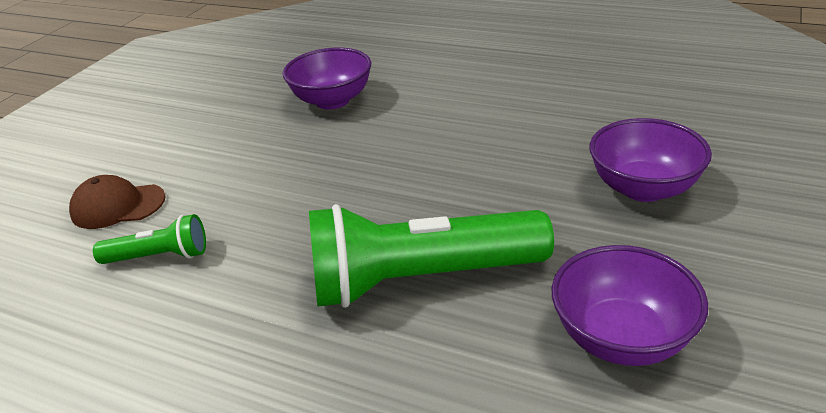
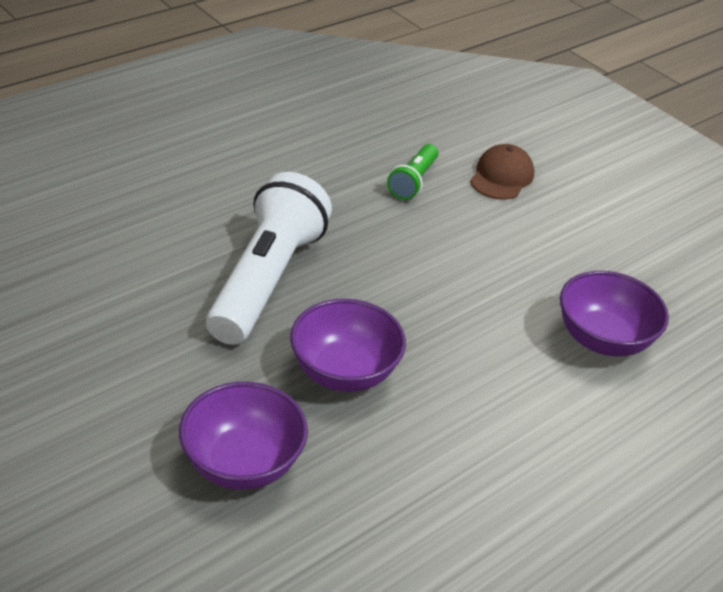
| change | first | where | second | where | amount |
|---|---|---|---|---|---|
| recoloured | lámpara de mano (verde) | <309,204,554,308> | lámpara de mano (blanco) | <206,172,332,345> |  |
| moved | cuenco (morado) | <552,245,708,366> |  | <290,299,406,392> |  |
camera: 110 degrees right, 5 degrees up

* **Task item**: Reproduce nothing but the lines from the line containing "moved | cuenco" to the last line of the data, each exactly as written.

* **Response**:
| moved | cuenco (morado) | <552,245,708,366> |  | <290,299,406,392> |  |
camera: 110 degrees right, 5 degrees up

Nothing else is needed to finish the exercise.